Entries shown:
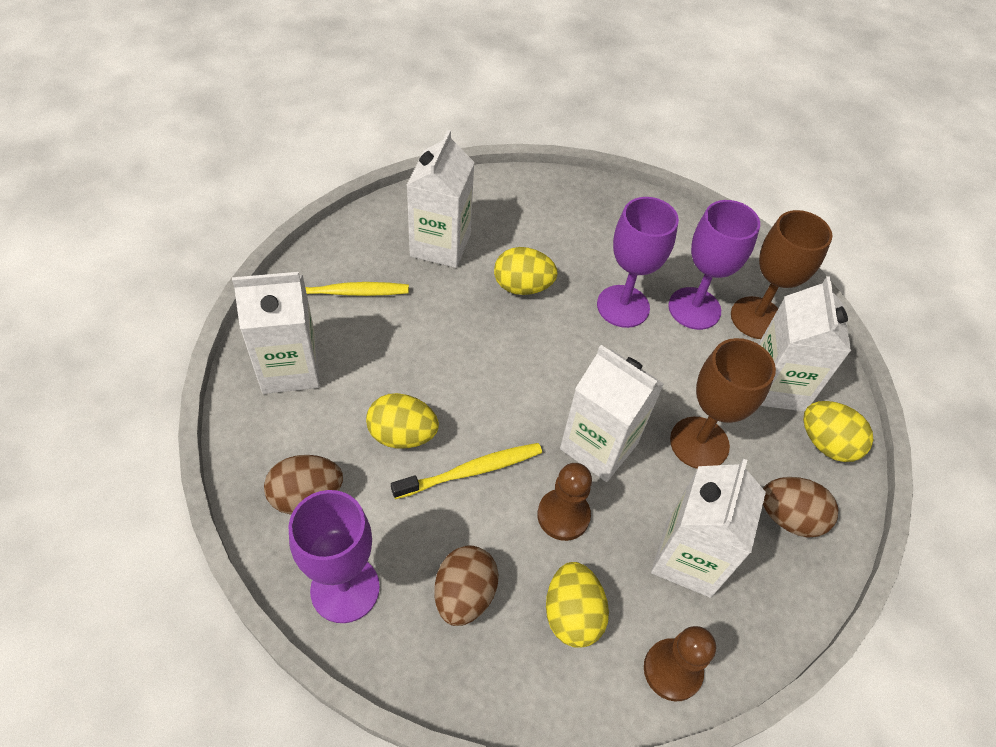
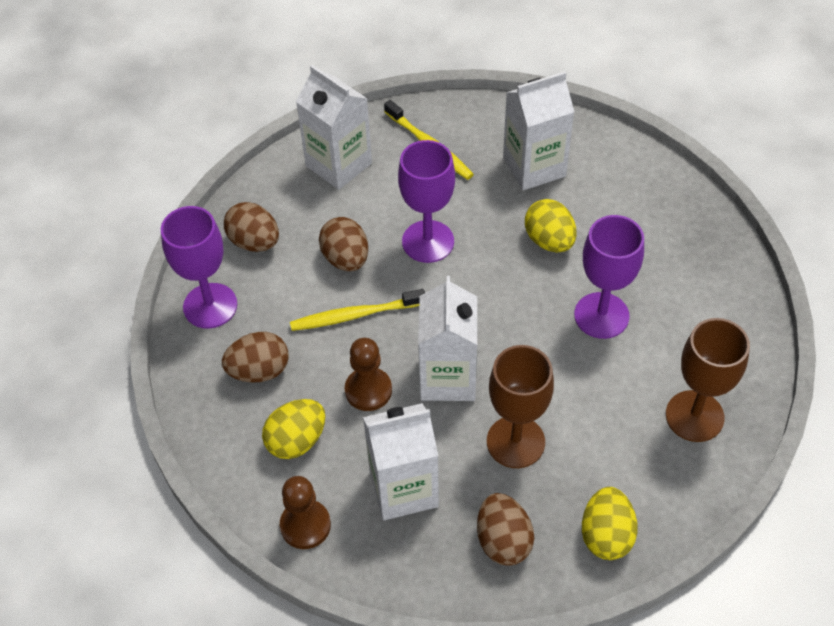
camera: 60 degrees right, 0 degrees up
(402, 435) = (346, 259): yellow egg -> brown egg
(472, 471) = (354, 315): yellow toothbrush -> yellow toothbrush turned 135 degrees clockwise
(694, 308) = (654, 365): purple goblet -> purple goblet (428, 241)
(776, 386) = (631, 468): white carton -> none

What is being asked: Which lines above contain the word "yellow"? List them.

Response below:
(402, 435) = (346, 259): yellow egg -> brown egg
(472, 471) = (354, 315): yellow toothbrush -> yellow toothbrush turned 135 degrees clockwise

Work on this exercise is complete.